* **Task details**
With the pictures omitted, print exactly the lines below, from the one containing "purple teapot [179,174,347,270]" through the one containing "purple teapot [204,251,333,336] -> none", and nothing else.

[Source data]
++++++++++
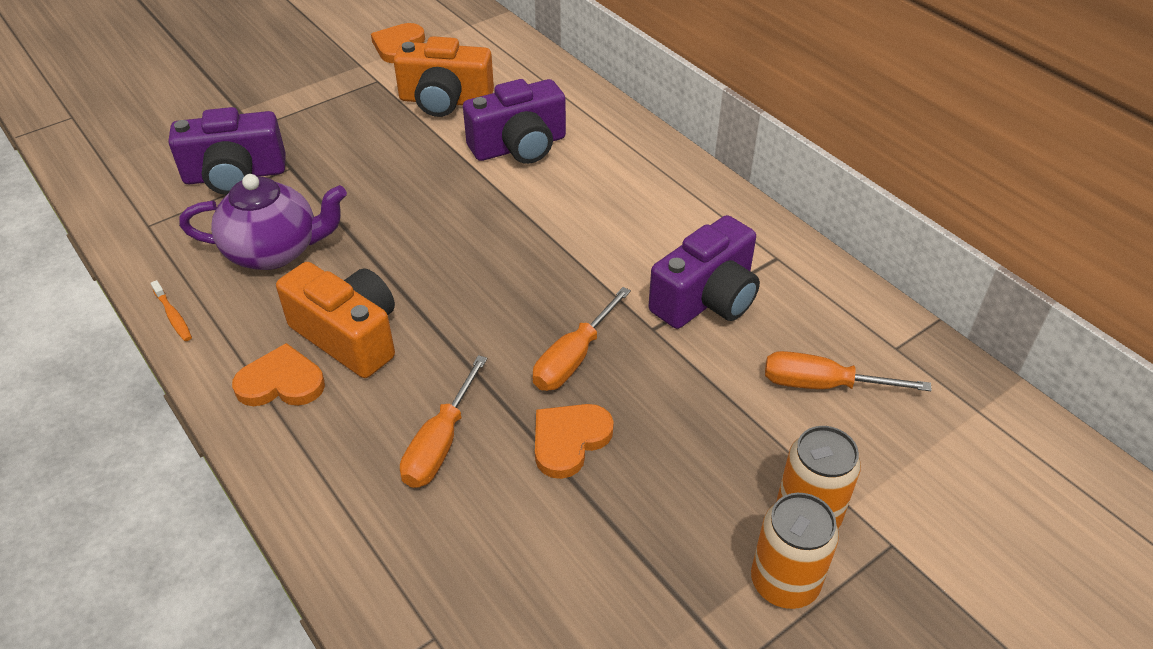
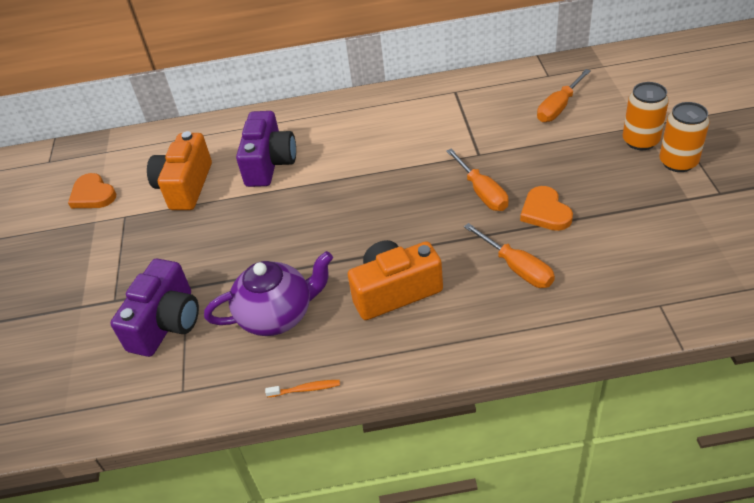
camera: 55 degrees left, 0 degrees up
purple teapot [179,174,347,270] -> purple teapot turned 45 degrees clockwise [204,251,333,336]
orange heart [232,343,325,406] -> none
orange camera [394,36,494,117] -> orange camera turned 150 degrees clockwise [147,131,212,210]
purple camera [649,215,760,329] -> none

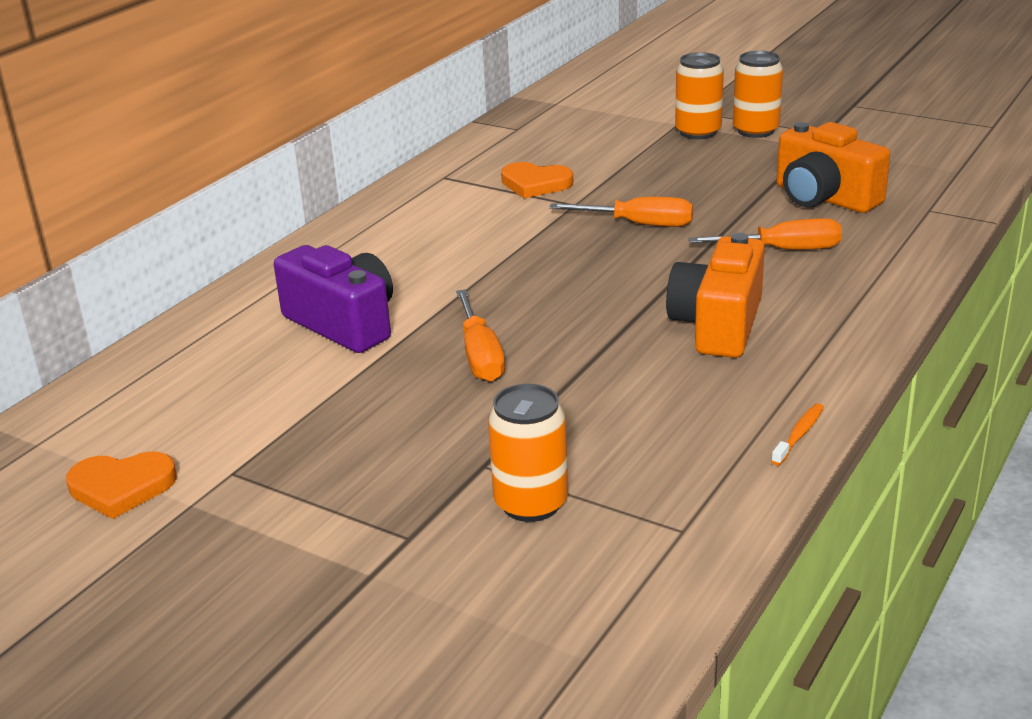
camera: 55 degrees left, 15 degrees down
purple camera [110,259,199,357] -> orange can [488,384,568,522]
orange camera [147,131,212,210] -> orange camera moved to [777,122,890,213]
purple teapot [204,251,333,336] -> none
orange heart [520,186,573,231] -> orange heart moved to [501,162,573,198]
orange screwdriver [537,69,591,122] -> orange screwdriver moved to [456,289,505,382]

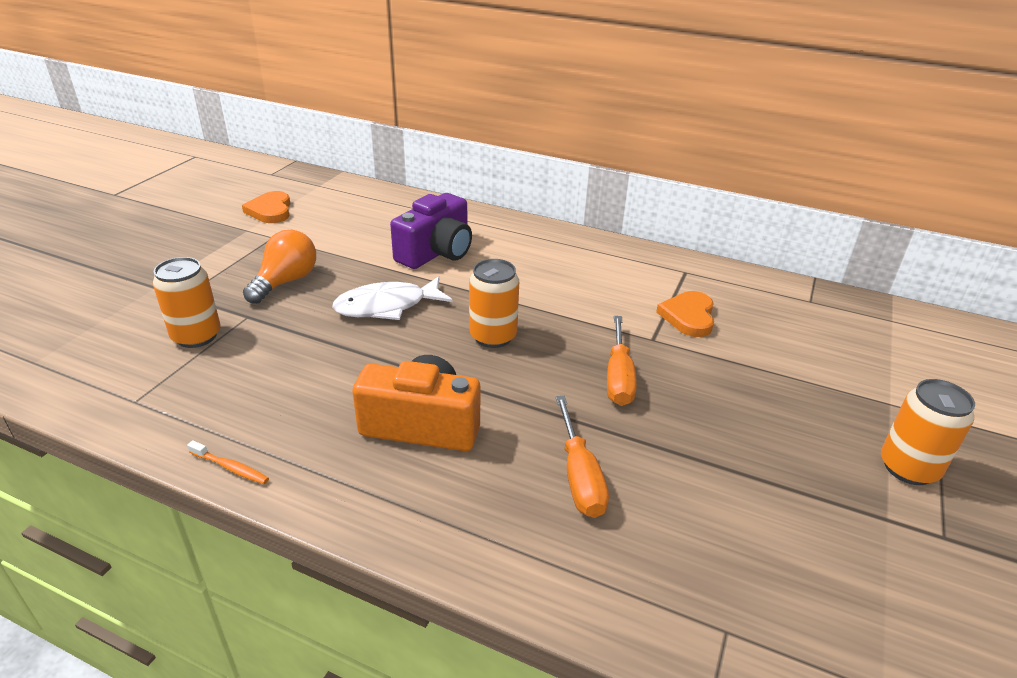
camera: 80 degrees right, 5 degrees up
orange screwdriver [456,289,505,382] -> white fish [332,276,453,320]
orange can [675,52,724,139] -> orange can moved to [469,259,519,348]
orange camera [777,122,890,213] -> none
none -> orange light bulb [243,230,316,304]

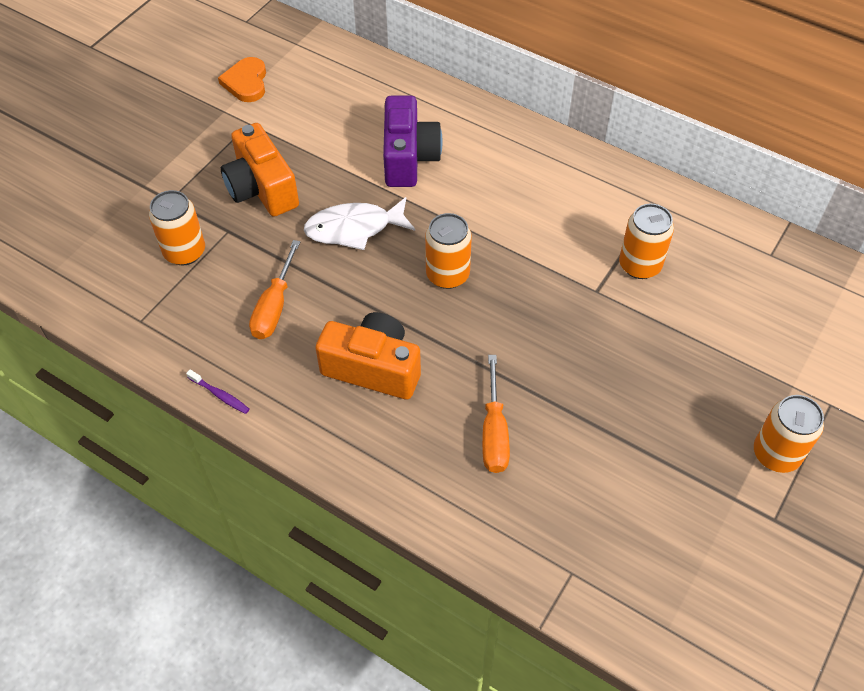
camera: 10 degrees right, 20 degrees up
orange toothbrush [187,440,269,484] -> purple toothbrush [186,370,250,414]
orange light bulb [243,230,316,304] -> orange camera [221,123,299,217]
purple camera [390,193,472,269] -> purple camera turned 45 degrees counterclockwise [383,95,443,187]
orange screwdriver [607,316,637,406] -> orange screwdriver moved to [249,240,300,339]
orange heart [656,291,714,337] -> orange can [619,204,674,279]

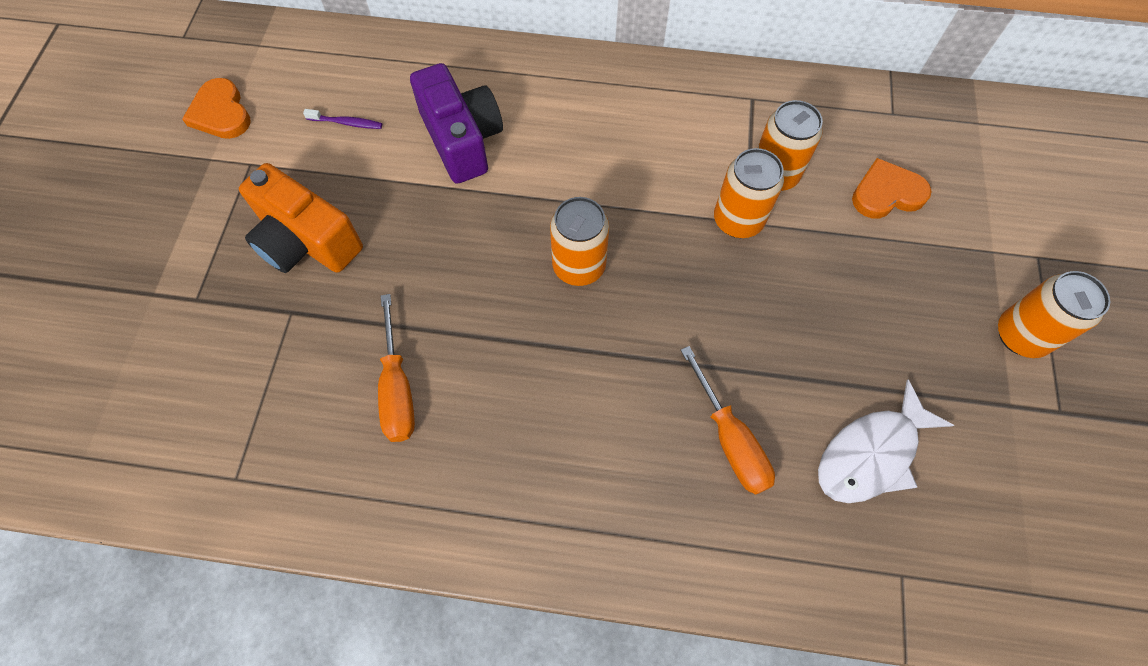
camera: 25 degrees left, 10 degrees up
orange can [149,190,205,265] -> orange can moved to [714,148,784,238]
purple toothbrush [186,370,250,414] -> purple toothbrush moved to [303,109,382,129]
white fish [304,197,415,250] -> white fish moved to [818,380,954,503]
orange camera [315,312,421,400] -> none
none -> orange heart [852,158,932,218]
++++++++++
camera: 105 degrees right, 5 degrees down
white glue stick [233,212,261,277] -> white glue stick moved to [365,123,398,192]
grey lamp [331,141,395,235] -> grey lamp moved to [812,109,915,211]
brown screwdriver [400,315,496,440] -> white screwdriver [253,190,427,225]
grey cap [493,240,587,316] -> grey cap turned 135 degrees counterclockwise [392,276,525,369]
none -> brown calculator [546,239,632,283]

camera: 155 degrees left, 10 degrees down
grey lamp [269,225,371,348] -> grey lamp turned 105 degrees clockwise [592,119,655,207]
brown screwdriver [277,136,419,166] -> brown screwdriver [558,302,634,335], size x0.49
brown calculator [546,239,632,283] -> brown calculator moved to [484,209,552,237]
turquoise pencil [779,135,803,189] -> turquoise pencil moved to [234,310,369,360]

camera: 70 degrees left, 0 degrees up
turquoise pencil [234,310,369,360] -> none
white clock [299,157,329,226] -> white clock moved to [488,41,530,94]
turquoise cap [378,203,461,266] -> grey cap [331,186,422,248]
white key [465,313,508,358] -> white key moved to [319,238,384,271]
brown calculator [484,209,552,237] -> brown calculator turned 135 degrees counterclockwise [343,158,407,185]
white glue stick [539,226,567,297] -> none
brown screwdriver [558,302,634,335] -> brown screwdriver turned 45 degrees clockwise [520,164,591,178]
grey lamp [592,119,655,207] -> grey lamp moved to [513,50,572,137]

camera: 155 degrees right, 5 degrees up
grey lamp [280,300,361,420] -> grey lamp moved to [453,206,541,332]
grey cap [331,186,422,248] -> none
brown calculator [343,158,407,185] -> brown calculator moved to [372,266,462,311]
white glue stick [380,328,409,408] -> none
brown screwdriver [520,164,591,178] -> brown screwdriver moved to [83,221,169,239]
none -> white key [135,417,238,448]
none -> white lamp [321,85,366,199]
++++++++++
* **Task solution**
purple teapot [179,174,347,270] -> purple teapot turned 45 degrees clockwise [204,251,333,336]
orange heart [232,343,325,406] -> none
orange camera [394,36,494,117] -> orange camera turned 150 degrees clockwise [147,131,212,210]
purple camera [649,215,760,329] -> none

camera: 55 degrees left, 15 degrees down
purple camera [110,259,199,357] -> orange can [488,384,568,522]
orange camera [147,131,212,210] -> orange camera moved to [777,122,890,213]
purple teapot [204,251,333,336] -> none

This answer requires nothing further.